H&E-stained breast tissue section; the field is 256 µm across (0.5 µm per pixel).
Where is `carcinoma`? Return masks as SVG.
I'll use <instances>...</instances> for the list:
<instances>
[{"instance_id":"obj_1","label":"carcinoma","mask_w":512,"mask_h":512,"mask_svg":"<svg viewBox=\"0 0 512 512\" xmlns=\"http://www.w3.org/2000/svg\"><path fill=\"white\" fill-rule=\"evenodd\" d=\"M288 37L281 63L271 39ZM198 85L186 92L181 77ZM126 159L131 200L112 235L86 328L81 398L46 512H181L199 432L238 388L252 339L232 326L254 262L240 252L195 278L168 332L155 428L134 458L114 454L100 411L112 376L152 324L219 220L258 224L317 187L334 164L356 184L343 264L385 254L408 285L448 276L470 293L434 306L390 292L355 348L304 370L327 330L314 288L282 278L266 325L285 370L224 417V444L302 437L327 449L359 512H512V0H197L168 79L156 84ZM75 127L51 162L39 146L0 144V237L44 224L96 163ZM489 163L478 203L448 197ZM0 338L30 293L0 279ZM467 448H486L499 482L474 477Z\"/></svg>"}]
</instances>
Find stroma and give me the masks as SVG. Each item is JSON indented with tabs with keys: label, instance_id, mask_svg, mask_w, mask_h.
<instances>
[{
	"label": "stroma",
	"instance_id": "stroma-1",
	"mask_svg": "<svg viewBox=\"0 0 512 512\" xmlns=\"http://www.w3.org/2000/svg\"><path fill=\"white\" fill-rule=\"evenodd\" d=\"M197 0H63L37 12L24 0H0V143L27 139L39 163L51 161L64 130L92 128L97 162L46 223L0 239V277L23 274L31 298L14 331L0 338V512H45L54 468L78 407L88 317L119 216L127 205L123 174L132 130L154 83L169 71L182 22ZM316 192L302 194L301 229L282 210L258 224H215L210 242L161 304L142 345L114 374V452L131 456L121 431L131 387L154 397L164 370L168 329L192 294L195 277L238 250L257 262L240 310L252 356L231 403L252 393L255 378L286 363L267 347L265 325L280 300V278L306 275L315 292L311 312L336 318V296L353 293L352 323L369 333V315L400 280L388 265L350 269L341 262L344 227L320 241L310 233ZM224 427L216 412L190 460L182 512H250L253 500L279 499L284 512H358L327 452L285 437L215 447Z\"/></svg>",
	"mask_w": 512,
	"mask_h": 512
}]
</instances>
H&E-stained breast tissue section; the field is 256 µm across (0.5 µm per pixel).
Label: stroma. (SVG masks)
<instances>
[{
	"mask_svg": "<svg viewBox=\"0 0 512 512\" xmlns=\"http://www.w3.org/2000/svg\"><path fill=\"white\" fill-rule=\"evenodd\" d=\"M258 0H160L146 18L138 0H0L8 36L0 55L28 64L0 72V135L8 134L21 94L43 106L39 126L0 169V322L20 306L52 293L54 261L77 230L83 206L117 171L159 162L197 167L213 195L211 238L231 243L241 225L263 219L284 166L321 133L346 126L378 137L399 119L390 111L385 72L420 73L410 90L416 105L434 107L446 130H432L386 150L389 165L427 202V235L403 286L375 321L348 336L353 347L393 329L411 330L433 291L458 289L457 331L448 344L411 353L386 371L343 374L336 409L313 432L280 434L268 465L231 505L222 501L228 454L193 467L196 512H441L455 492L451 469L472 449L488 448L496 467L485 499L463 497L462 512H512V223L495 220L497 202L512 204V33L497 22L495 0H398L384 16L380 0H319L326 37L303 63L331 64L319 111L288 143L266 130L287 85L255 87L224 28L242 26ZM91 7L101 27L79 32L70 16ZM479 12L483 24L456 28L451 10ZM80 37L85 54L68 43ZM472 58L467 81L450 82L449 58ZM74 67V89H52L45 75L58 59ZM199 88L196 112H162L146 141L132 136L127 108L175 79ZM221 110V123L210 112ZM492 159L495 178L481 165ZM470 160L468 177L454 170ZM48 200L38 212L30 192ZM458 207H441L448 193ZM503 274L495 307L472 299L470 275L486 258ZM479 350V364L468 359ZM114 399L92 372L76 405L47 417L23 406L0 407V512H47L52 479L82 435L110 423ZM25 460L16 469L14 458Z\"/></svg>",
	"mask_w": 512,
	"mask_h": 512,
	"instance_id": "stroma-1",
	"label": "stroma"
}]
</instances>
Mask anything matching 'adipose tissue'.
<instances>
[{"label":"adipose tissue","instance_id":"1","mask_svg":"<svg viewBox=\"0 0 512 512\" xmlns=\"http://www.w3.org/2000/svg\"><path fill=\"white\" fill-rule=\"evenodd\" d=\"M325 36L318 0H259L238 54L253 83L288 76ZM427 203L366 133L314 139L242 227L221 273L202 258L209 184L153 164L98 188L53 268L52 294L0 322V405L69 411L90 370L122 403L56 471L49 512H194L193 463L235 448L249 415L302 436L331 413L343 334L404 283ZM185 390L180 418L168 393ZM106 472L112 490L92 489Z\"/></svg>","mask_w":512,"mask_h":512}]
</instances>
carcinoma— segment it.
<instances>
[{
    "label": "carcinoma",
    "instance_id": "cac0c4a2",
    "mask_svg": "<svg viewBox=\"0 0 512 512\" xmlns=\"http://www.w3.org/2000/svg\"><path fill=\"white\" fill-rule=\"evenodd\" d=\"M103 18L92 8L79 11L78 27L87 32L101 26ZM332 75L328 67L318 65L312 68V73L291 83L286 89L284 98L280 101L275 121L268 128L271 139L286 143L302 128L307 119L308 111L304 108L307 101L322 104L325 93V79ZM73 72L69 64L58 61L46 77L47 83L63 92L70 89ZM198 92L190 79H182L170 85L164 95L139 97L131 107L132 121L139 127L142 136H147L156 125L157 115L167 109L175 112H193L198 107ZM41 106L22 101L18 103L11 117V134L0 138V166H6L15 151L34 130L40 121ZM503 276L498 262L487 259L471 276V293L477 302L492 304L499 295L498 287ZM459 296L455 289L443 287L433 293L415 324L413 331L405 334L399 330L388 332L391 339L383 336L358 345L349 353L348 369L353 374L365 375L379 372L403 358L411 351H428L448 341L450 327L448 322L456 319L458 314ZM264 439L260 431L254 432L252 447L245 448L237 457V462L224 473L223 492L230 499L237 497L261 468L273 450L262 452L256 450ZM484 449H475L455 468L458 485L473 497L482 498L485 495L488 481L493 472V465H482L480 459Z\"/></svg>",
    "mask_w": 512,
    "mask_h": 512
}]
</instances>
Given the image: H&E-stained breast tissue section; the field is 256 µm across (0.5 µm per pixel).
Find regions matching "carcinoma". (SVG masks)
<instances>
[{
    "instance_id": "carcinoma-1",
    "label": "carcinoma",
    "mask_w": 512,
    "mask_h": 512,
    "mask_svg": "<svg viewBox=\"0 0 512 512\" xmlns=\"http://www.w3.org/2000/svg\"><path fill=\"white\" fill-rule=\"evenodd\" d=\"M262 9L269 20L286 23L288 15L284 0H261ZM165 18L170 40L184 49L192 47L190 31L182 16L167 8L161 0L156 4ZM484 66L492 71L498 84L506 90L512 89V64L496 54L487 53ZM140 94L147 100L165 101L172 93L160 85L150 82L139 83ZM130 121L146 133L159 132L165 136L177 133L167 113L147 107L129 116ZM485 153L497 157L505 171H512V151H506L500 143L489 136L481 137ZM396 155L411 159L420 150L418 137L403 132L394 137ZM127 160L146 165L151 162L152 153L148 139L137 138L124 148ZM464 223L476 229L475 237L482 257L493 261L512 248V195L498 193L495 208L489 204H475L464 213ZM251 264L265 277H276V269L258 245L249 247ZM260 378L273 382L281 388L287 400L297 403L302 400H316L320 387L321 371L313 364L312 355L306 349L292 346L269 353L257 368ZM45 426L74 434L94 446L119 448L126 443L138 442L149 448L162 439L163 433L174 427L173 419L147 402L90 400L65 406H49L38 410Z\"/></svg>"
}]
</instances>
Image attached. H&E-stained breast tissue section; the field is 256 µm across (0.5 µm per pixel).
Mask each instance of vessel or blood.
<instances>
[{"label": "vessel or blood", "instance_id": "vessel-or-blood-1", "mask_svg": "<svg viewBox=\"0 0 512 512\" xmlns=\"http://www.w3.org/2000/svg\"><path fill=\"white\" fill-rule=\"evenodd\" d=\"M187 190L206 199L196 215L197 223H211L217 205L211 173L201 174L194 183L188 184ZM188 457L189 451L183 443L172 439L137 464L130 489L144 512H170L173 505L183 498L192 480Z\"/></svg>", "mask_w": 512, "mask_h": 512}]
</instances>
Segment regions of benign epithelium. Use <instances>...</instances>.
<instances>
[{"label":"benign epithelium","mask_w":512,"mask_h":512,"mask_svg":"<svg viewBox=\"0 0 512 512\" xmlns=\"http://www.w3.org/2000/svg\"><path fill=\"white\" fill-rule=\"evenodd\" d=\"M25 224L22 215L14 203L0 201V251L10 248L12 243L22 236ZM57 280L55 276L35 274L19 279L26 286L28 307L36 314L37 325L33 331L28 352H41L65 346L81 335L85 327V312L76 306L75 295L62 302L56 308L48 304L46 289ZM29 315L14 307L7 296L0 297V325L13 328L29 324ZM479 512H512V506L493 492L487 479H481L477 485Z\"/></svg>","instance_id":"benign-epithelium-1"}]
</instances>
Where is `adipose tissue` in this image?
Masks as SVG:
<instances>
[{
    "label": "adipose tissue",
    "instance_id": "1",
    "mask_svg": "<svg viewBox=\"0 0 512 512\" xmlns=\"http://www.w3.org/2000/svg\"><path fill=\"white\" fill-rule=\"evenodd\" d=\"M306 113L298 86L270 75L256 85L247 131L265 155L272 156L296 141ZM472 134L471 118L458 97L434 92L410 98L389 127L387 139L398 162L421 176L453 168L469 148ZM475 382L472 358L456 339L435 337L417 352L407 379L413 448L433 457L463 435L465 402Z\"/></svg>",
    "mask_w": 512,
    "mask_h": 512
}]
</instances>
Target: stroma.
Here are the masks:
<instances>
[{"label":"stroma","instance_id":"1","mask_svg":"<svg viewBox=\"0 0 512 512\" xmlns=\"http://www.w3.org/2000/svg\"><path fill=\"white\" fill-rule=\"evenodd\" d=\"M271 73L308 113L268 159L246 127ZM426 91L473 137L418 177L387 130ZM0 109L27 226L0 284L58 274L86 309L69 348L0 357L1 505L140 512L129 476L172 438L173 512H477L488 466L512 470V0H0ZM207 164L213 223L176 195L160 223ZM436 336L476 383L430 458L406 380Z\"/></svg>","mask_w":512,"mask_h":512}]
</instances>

**What is needed:** Report each line of the material above where the word "stained" appears.

**Exercise result:**
H&E-stained breast tissue section; the field is 256 µm across (0.5 µm per pixel).
H&E-stained breast tissue section; the field is 256 µm across (0.5 µm per pixel).
Given the image: H&E-stained breast tissue section; the field is 256 µm across (0.5 µm per pixel).
Image attached. H&E-stained breast tissue section; the field is 256 µm across (0.5 µm per pixel).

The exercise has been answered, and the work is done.